→ **Brief**
The lines to extract run from the first line of the entries through the line that contains "camera: 155 degrees left, 5 degrees down"; reproduce exactly those lines and no others.

→ **Dataset excerpts**
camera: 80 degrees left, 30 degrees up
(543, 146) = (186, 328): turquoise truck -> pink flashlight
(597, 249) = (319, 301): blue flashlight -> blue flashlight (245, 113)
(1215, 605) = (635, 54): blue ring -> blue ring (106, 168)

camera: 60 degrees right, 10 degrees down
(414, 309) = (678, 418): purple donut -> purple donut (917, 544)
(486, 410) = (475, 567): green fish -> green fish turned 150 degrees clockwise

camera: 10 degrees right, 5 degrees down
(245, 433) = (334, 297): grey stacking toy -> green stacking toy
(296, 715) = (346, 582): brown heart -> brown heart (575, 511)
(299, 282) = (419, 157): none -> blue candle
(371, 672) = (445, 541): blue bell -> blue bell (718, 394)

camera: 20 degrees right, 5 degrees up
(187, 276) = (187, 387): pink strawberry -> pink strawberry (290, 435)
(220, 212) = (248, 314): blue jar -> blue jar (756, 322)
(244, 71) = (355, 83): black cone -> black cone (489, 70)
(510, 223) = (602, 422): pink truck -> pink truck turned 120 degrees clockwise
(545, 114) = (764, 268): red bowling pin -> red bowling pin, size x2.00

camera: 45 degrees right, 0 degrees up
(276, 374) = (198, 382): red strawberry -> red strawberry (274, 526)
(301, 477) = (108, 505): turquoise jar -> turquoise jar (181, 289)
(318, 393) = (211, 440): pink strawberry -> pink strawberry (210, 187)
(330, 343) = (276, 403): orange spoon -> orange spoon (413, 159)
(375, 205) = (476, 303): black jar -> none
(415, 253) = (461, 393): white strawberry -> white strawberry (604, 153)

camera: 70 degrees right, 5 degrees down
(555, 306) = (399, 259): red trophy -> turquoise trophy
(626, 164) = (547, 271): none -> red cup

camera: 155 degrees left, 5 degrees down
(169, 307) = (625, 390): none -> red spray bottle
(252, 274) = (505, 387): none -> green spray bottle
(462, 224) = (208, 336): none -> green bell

→ **Solved problem**
camera: 80 degrees left, 30 degrees up
(543, 146) = (186, 328): turquoise truck -> pink flashlight
(597, 249) = (319, 301): blue flashlight -> blue flashlight (245, 113)
(1215, 605) = (635, 54): blue ring -> blue ring (106, 168)

camera: 60 degrees right, 10 degrees down
(414, 309) = (678, 418): purple donut -> purple donut (917, 544)
(486, 410) = (475, 567): green fish -> green fish turned 150 degrees clockwise

camera: 10 degrees right, 5 degrees down
(245, 433) = (334, 297): grey stacking toy -> green stacking toy
(296, 715) = (346, 582): brown heart -> brown heart (575, 511)
(299, 282) = (419, 157): none -> blue candle
(371, 672) = (445, 541): blue bell -> blue bell (718, 394)

camera: 20 degrees right, 5 degrees up
(187, 276) = (187, 387): pink strawberry -> pink strawberry (290, 435)
(220, 212) = (248, 314): blue jar -> blue jar (756, 322)
(244, 71) = (355, 83): black cone -> black cone (489, 70)
(510, 223) = (602, 422): pink truck -> pink truck turned 120 degrees clockwise
(545, 114) = (764, 268): red bowling pin -> red bowling pin, size x2.00

camera: 45 degrees right, 0 degrees up
(276, 374) = (198, 382): red strawberry -> red strawberry (274, 526)
(301, 477) = (108, 505): turquoise jar -> turquoise jar (181, 289)
(318, 393) = (211, 440): pink strawberry -> pink strawberry (210, 187)
(330, 343) = (276, 403): orange spoon -> orange spoon (413, 159)
(375, 205) = (476, 303): black jar -> none
(415, 253) = (461, 393): white strawberry -> white strawberry (604, 153)

camera: 70 degrees right, 5 degrees down
(555, 306) = (399, 259): red trophy -> turquoise trophy
(626, 164) = (547, 271): none -> red cup

camera: 155 degrees left, 5 degrees down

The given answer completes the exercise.